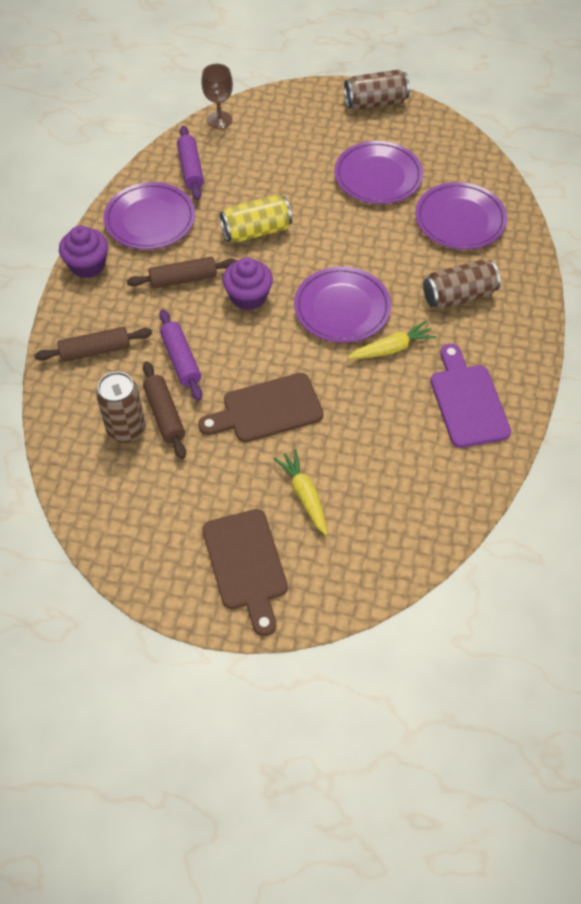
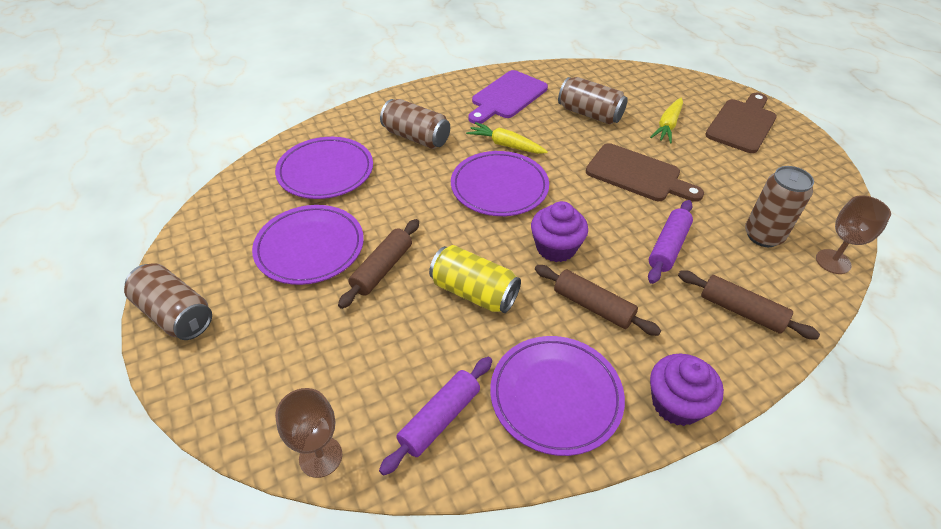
camera: 130 degrees left, 10 degrees down
(62, 448) = (833, 261): none -> brown goblet
(165, 415) = (720, 223): brown rolling pin -> brown rolling pin (382, 269)
(380, 446) = (589, 114): none -> brown can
■ ■ ■ ■ ■
Print the line that contains "(165, 415) = (720, 223): brown" and each line after it up to the end of the listing, exactly as written.

(165, 415) = (720, 223): brown rolling pin -> brown rolling pin (382, 269)
(380, 446) = (589, 114): none -> brown can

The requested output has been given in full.